Work item: Please give again, exactly and in full, each line from the one holding "shifted | white" to the end of the listing.

Data for the task:
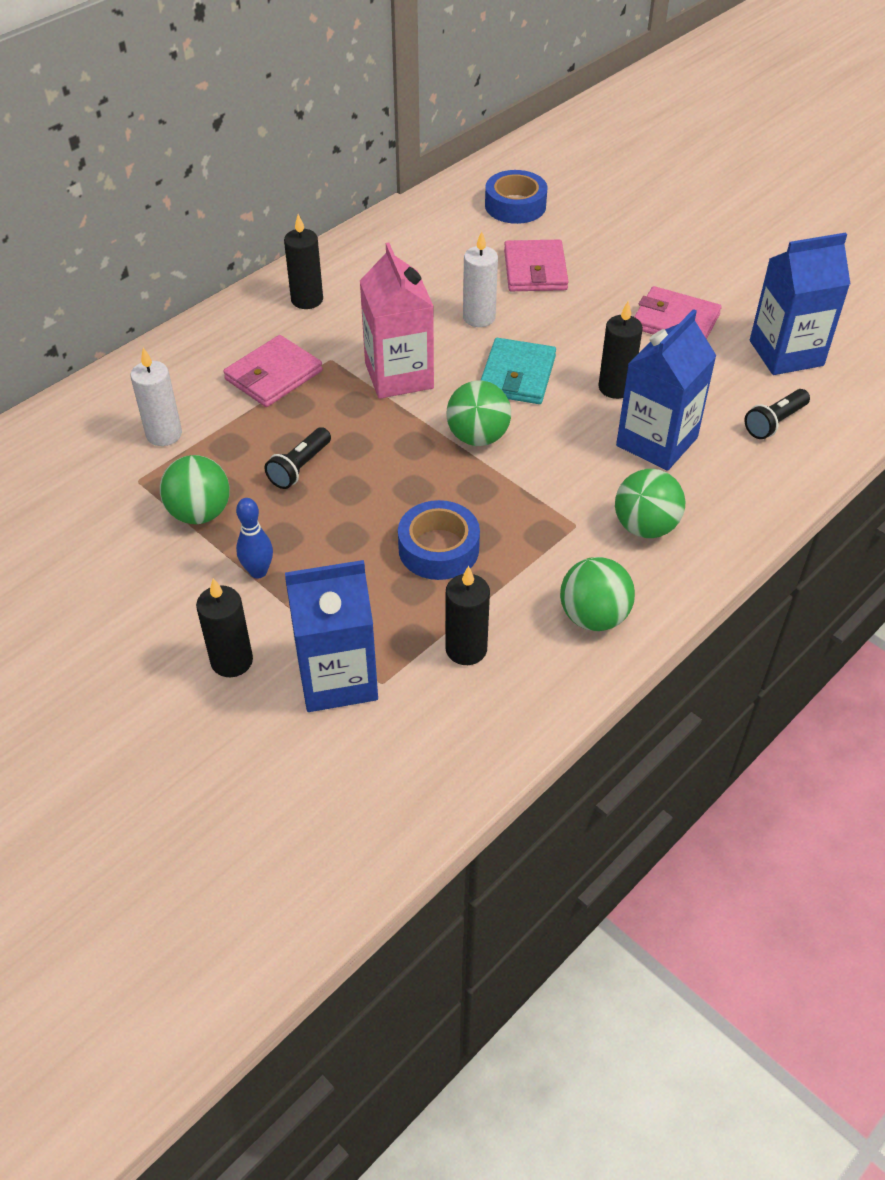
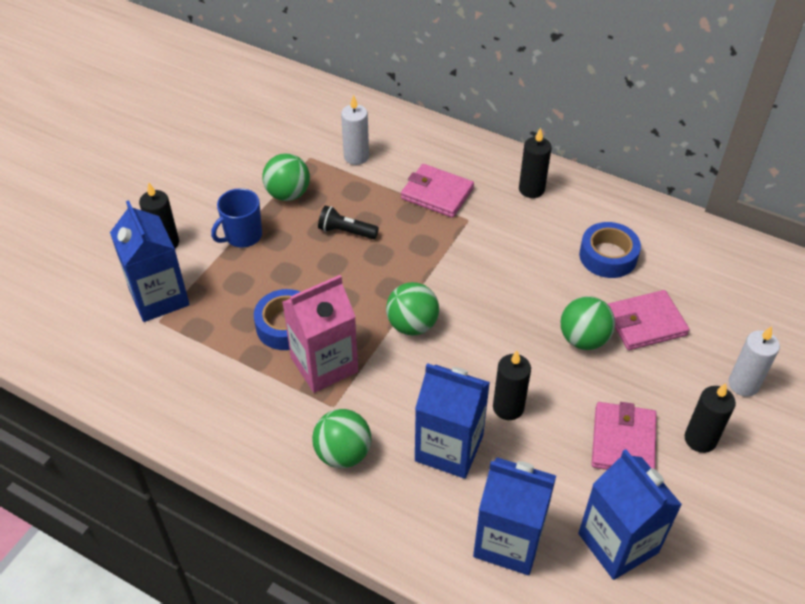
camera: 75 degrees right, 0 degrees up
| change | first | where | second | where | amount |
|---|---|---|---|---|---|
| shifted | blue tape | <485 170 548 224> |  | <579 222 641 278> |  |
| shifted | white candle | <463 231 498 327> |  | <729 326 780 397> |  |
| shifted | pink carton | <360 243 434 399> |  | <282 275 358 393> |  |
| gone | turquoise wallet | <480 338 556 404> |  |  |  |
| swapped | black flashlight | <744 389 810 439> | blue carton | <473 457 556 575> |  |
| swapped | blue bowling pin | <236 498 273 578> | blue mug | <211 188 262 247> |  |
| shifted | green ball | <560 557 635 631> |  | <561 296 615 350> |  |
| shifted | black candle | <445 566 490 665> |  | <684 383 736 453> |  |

Exercise answer:
| shifted | white candle | <463 231 498 327> |  | <729 326 780 397> |  |
| shifted | pink carton | <360 243 434 399> |  | <282 275 358 393> |  |
| gone | turquoise wallet | <480 338 556 404> |  |  |  |
| swapped | black flashlight | <744 389 810 439> | blue carton | <473 457 556 575> |  |
| swapped | blue bowling pin | <236 498 273 578> | blue mug | <211 188 262 247> |  |
| shifted | green ball | <560 557 635 631> |  | <561 296 615 350> |  |
| shifted | black candle | <445 566 490 665> |  | <684 383 736 453> |  |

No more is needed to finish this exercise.